### Data to examine

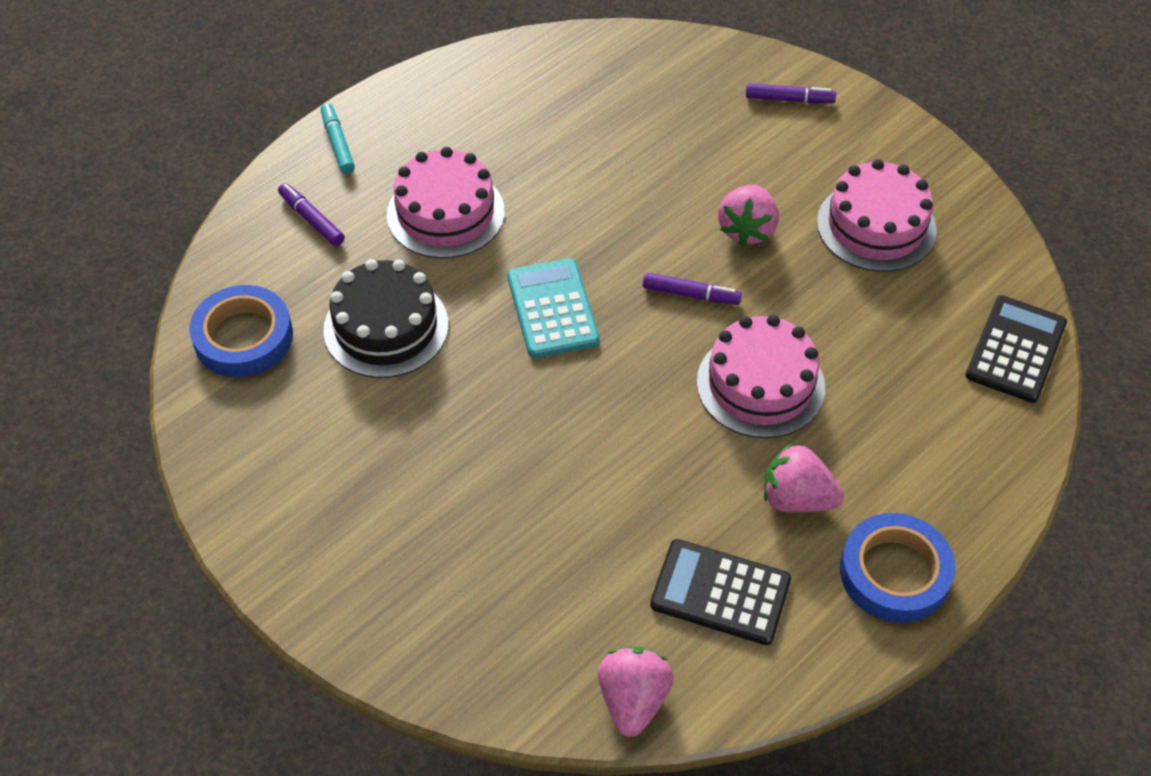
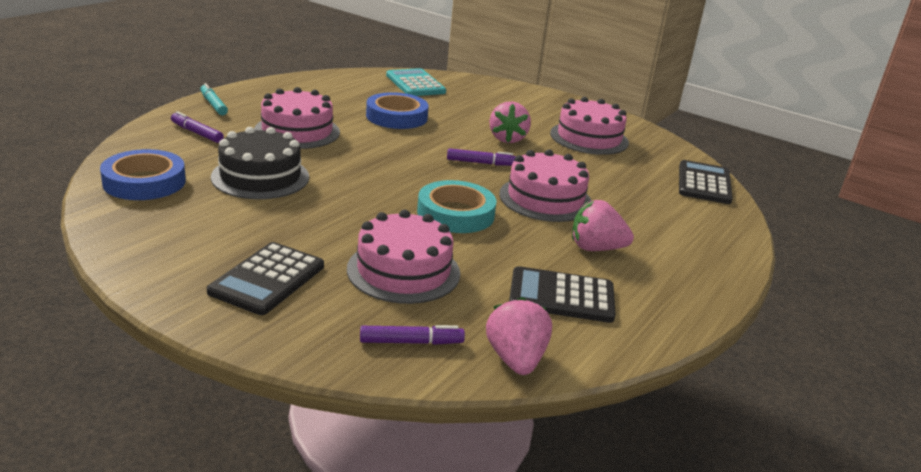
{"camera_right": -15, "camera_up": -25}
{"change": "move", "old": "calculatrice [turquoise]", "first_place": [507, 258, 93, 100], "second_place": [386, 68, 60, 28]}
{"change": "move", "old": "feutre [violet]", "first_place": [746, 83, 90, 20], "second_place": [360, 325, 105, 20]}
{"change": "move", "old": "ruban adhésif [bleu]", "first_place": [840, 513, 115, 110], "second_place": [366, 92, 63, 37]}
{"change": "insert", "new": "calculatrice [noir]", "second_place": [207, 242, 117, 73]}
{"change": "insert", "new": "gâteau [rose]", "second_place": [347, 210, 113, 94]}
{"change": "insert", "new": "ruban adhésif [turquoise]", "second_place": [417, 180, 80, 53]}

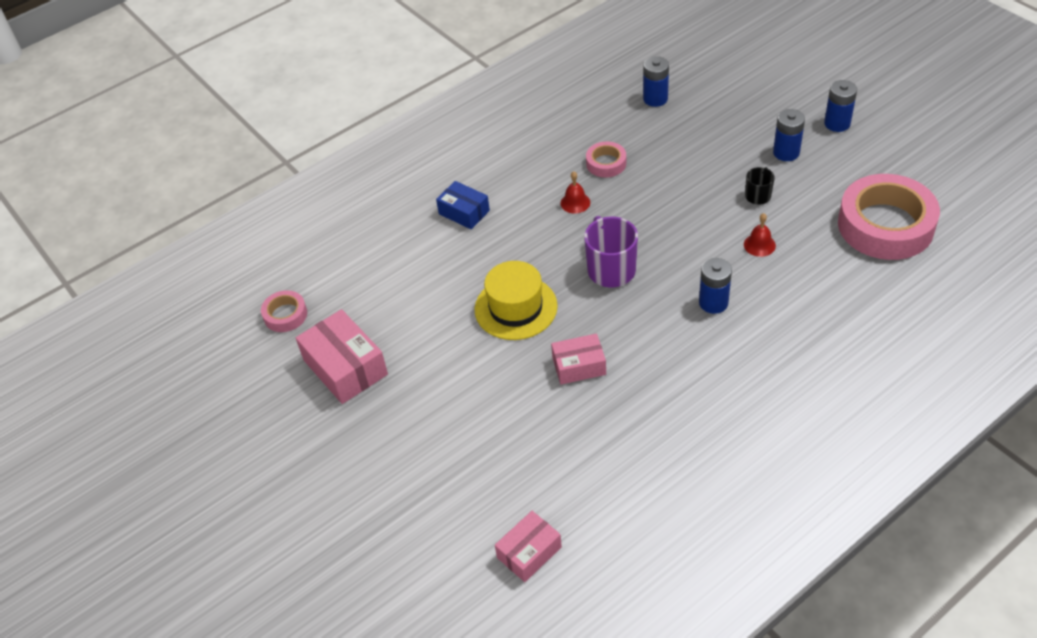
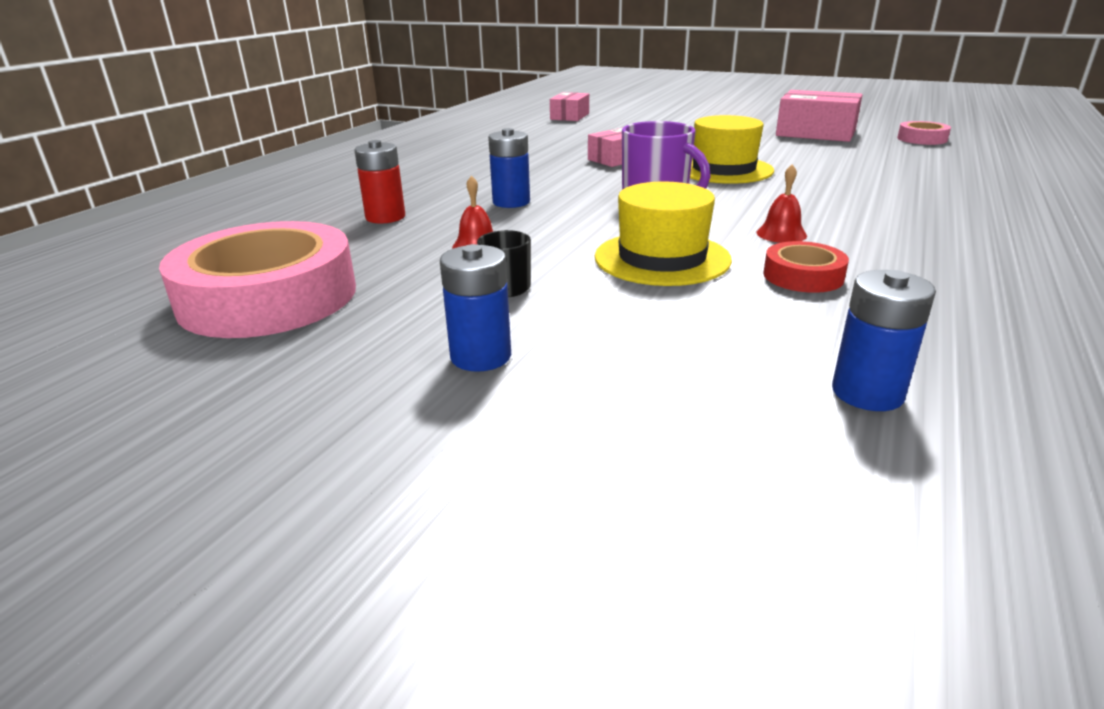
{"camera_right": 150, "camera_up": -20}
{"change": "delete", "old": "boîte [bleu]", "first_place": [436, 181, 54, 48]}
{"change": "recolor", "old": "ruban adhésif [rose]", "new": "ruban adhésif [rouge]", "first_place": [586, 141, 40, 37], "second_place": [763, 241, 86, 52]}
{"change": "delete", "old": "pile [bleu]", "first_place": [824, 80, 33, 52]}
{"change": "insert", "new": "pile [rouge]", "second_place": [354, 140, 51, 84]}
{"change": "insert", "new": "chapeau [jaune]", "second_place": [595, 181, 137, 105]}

### Directions
The answer should be one number, the count of lines in this material that include the word "move".

### Answer to this exercise
3